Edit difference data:
----

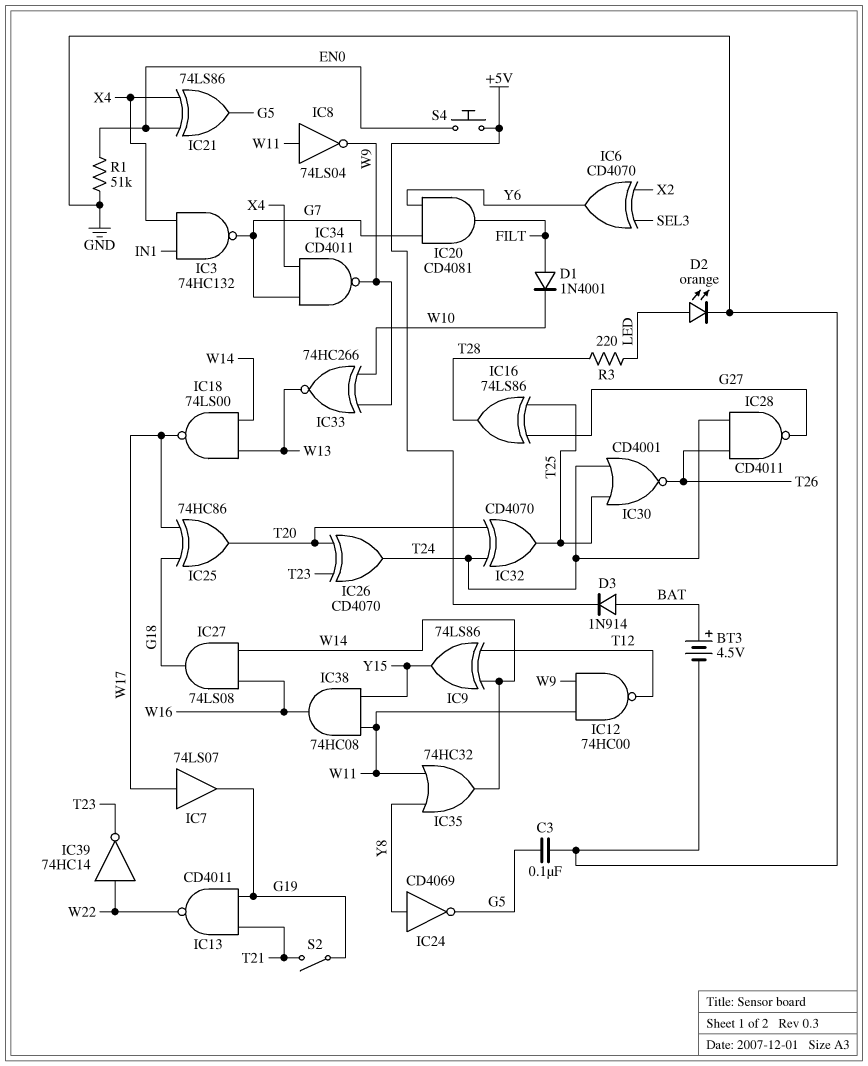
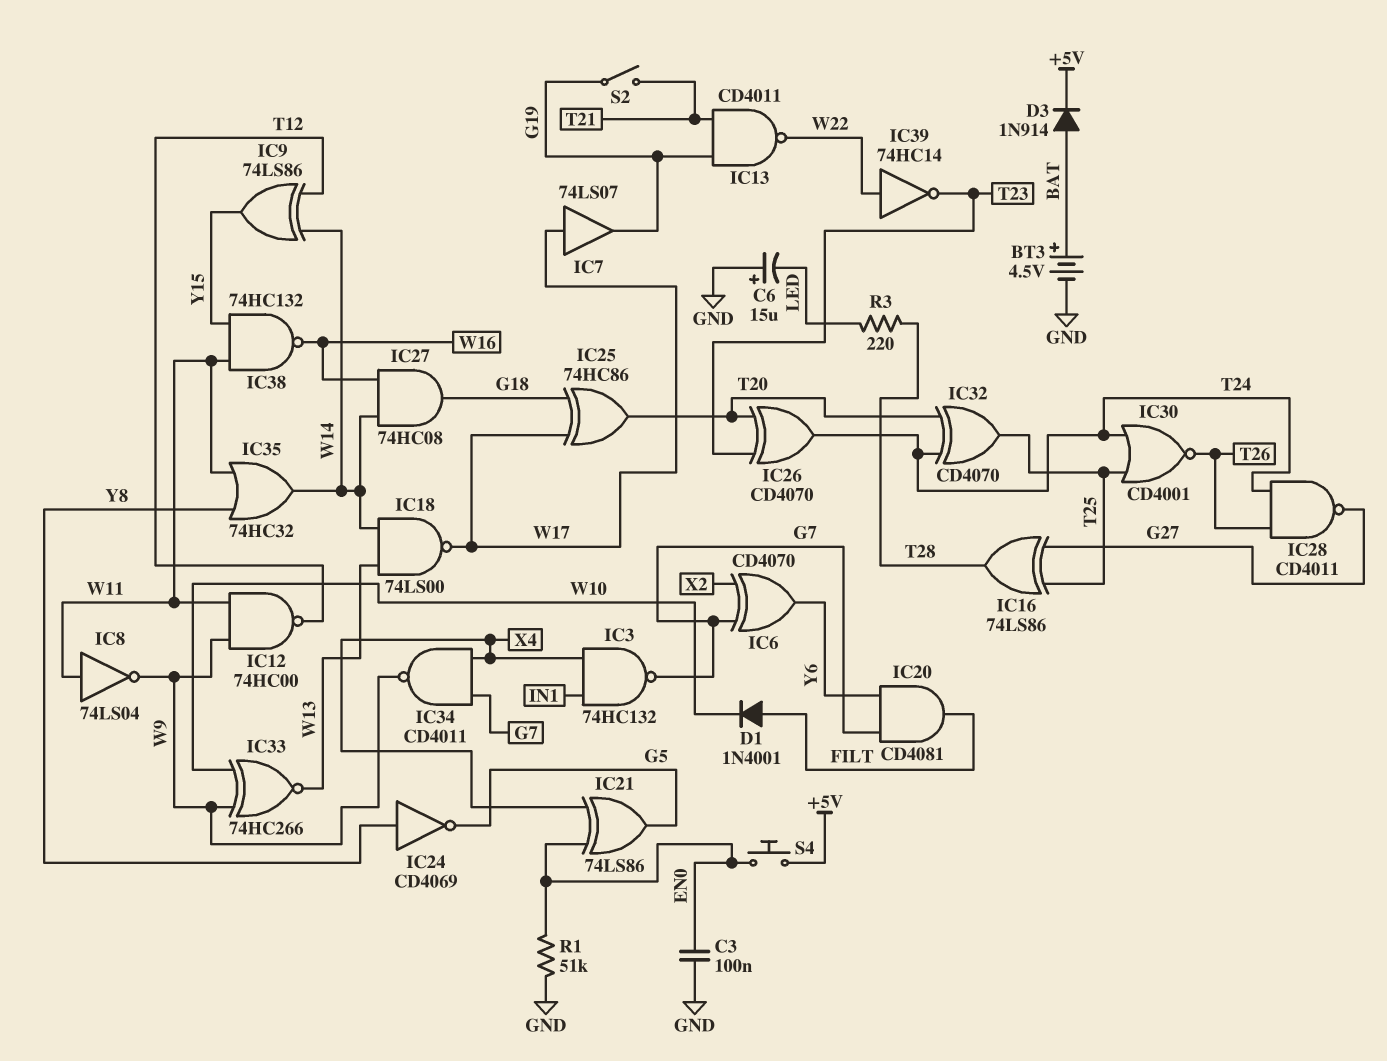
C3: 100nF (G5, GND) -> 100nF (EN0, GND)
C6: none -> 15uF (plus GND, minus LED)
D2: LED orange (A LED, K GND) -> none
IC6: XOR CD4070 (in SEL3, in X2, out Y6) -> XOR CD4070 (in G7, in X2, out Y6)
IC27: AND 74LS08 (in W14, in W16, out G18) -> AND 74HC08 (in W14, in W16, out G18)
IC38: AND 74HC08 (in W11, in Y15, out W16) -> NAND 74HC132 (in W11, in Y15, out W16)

----

Problem statement: Among the lines above, which ones include the word "none"? Copy them.

Exercise solution:
C6: none -> 15uF (plus GND, minus LED)
D2: LED orange (A LED, K GND) -> none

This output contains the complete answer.